BEGIN

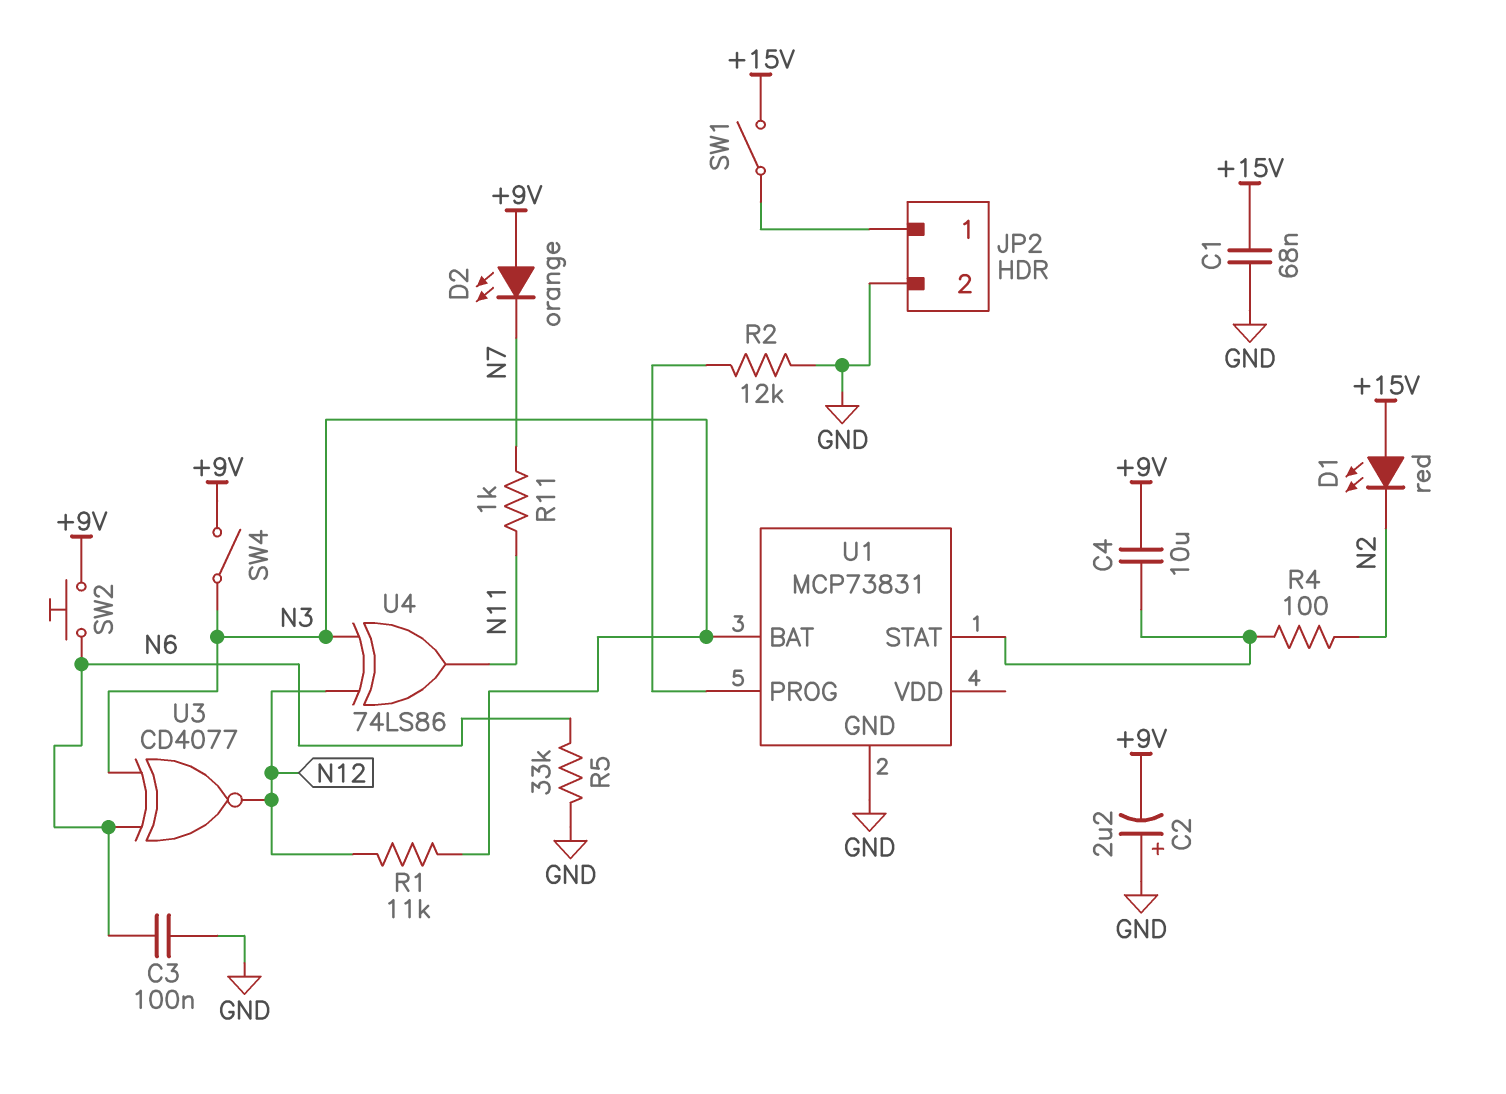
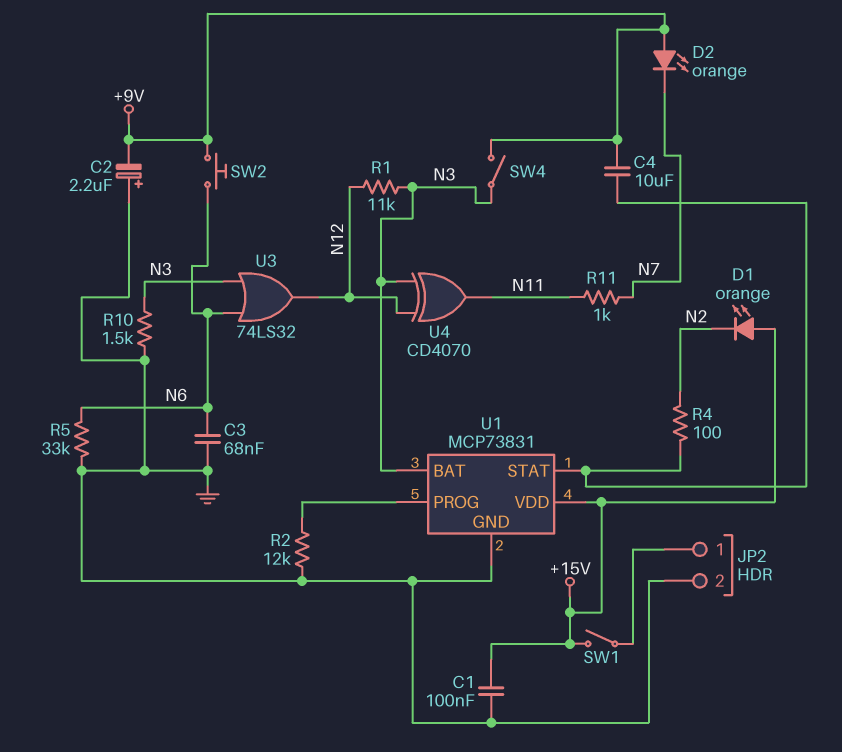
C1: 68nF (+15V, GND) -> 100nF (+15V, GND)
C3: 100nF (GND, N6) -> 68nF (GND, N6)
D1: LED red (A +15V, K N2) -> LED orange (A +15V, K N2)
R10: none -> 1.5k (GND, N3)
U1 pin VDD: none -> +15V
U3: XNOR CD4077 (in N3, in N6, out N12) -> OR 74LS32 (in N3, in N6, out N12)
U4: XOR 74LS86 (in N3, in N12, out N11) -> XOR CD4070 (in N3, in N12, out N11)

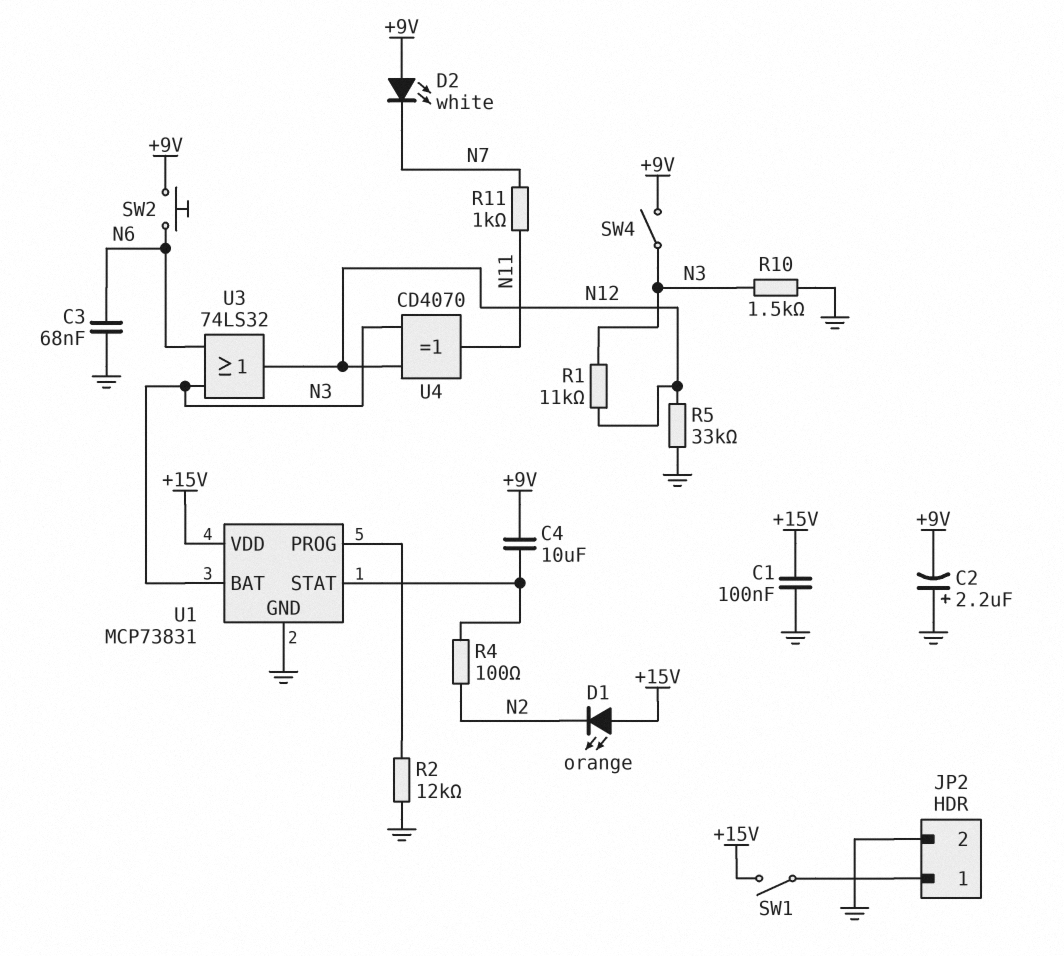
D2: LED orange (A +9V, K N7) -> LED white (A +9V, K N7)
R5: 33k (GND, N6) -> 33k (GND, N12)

END

What the task requires → Reproduce the material word for word, minus the images.

Expected output →
C1: 68nF (+15V, GND) -> 100nF (+15V, GND)
C3: 100nF (GND, N6) -> 68nF (GND, N6)
D1: LED red (A +15V, K N2) -> LED orange (A +15V, K N2)
R10: none -> 1.5k (GND, N3)
U1 pin VDD: none -> +15V
U3: XNOR CD4077 (in N3, in N6, out N12) -> OR 74LS32 (in N3, in N6, out N12)
U4: XOR 74LS86 (in N3, in N12, out N11) -> XOR CD4070 (in N3, in N12, out N11)

D2: LED orange (A +9V, K N7) -> LED white (A +9V, K N7)
R5: 33k (GND, N6) -> 33k (GND, N12)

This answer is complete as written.